>>
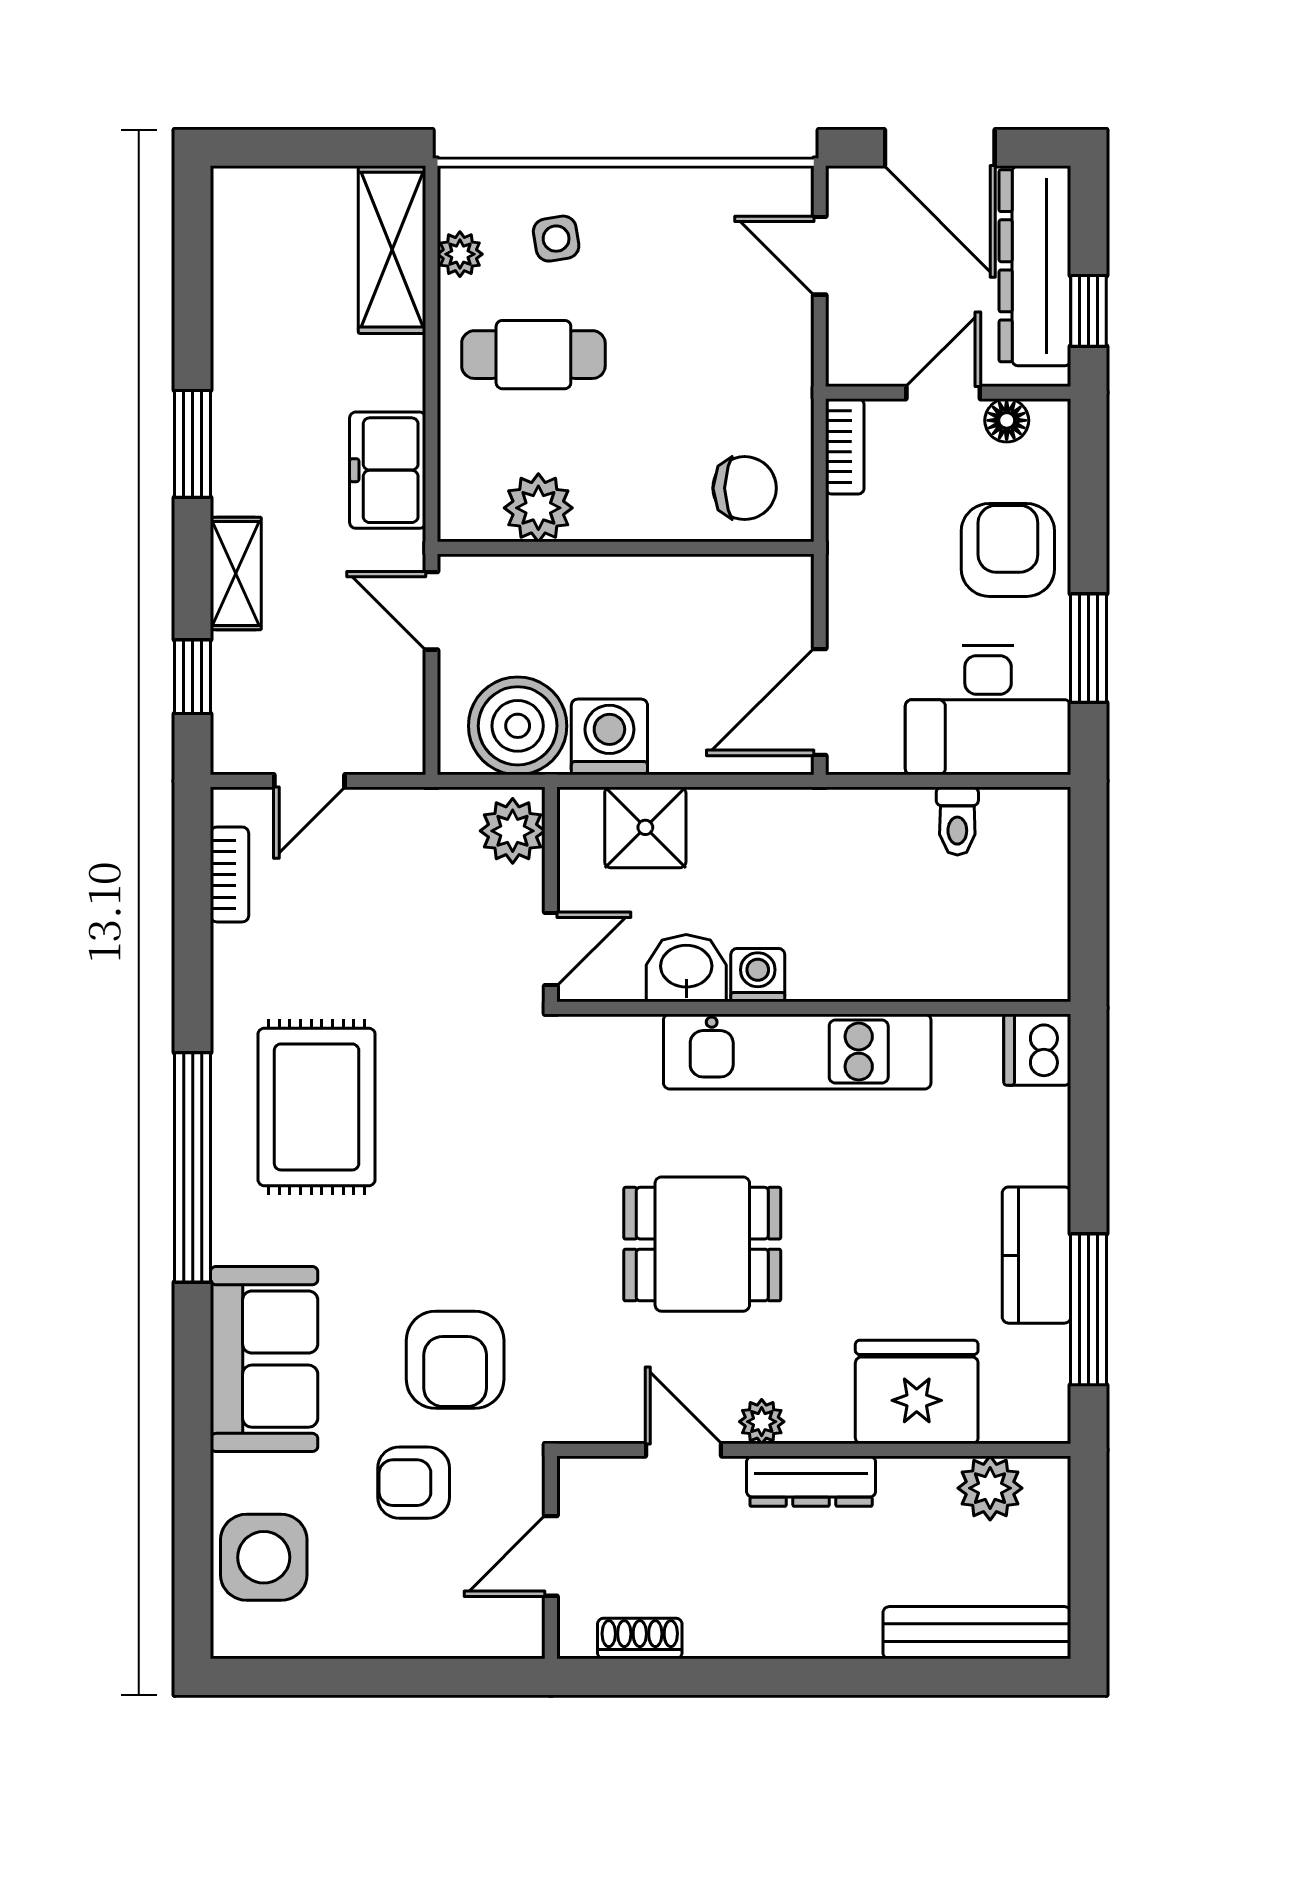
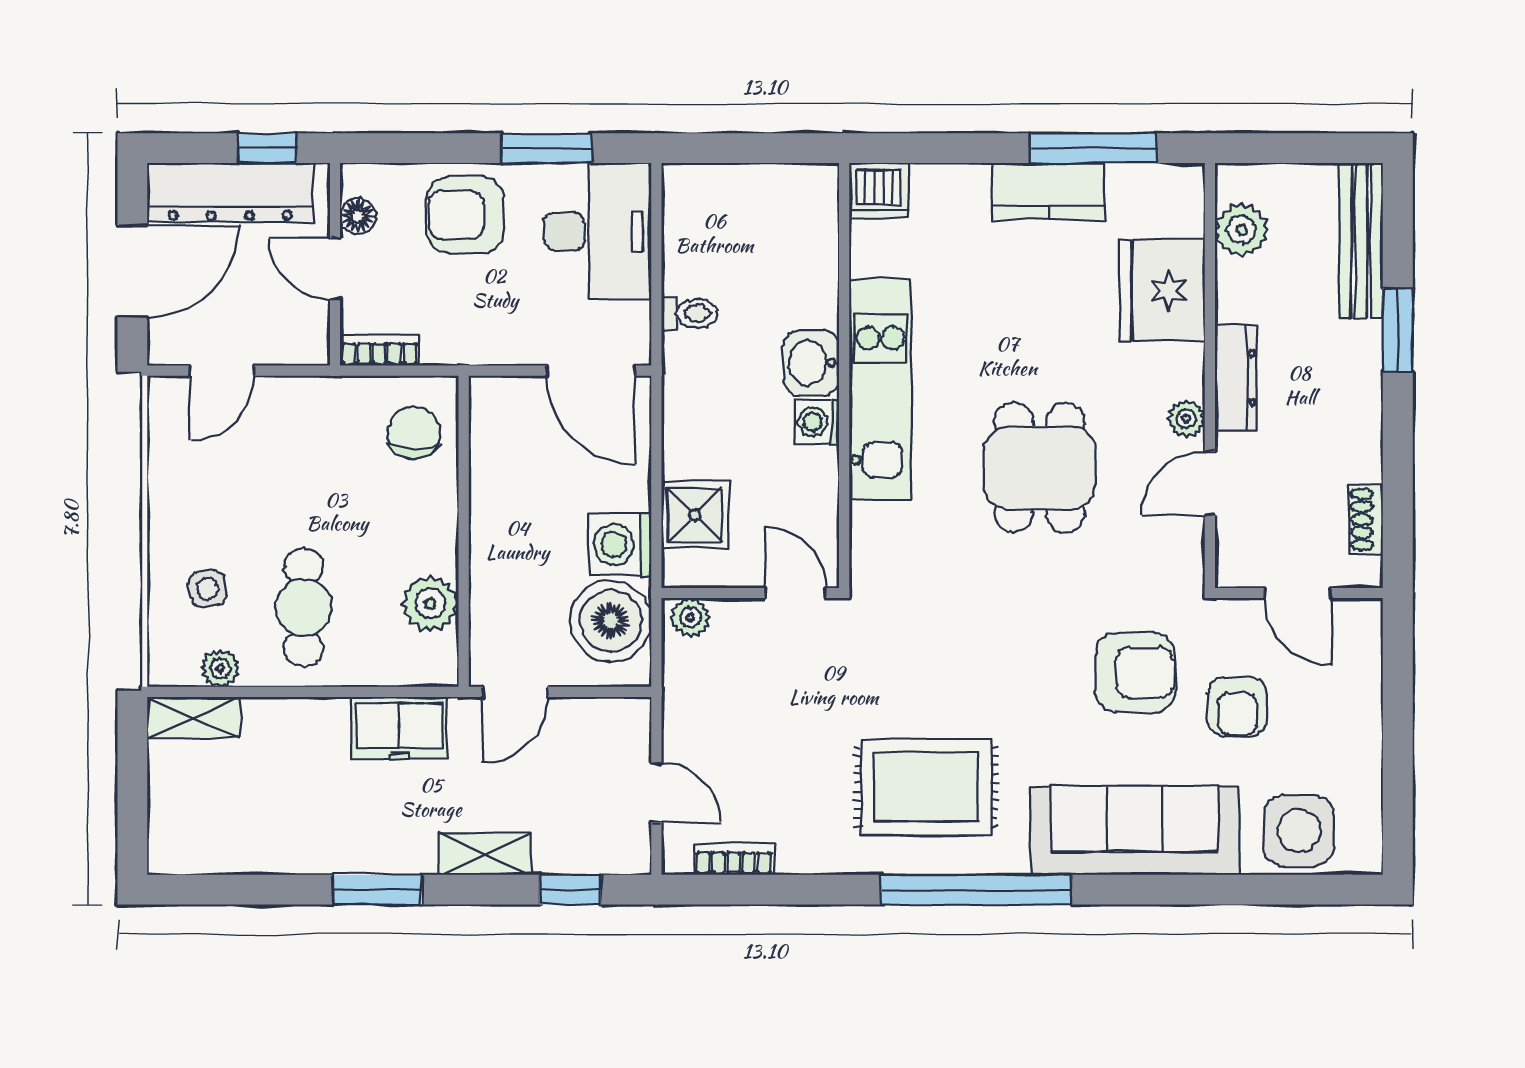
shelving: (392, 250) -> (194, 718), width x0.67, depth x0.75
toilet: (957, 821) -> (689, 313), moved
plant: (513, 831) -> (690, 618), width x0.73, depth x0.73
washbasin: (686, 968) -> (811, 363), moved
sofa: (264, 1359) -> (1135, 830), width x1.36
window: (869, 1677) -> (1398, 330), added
<<
Your answer must be the records exactly as they stand, with no pictures in it.

shelving: (392, 250) -> (194, 718), width x0.67, depth x0.75
toilet: (957, 821) -> (689, 313), moved
plant: (513, 831) -> (690, 618), width x0.73, depth x0.73
washbasin: (686, 968) -> (811, 363), moved
sofa: (264, 1359) -> (1135, 830), width x1.36
window: (869, 1677) -> (1398, 330), added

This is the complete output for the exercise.